- **HOW TO COMPLETE THIS TASK**: Only one span of the listing below is wanted: the lines from the one with "tan round brick A10" through the one with "white slope I6:J7", reproduced exactly, both ends kept.

**** DATA FOR REVIEW ****

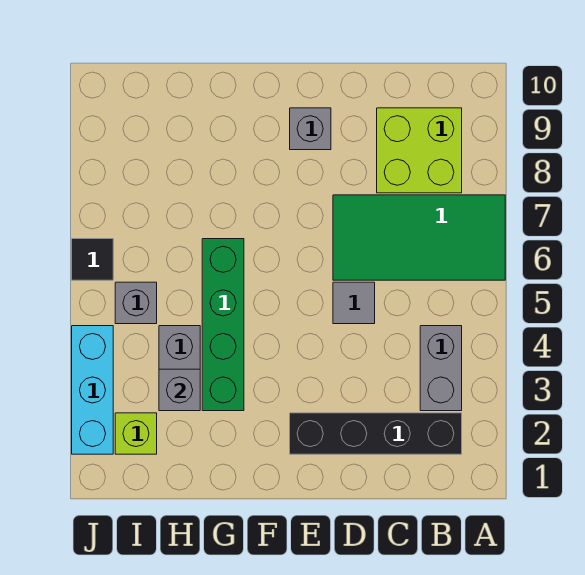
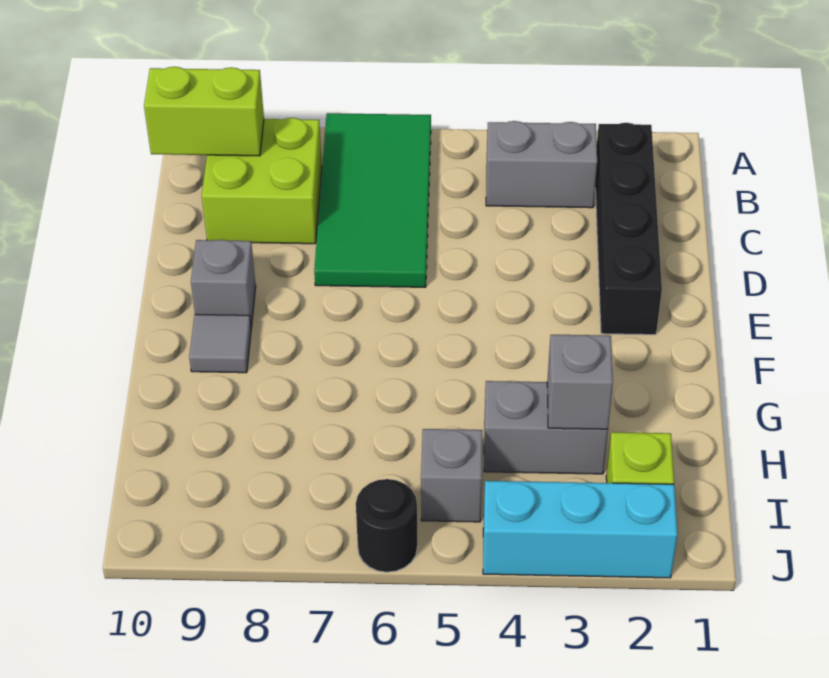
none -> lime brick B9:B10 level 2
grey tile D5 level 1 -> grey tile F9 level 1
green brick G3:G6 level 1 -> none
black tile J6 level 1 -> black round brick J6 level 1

****
**** DATA FOR REVIEW ****

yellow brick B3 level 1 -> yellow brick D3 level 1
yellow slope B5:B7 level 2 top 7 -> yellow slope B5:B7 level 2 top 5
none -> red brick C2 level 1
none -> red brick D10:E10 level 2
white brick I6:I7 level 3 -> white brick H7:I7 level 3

****
**** DATA FOR REVIEW ****

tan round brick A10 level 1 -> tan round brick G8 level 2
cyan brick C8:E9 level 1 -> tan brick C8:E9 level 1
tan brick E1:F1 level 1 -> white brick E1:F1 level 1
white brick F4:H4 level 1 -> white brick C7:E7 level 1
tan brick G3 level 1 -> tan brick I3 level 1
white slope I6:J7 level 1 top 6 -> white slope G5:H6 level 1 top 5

****

- **YOUR SOLUTION**:
tan round brick A10 level 1 -> tan round brick G8 level 2
cyan brick C8:E9 level 1 -> tan brick C8:E9 level 1
tan brick E1:F1 level 1 -> white brick E1:F1 level 1
white brick F4:H4 level 1 -> white brick C7:E7 level 1
tan brick G3 level 1 -> tan brick I3 level 1
white slope I6:J7 level 1 top 6 -> white slope G5:H6 level 1 top 5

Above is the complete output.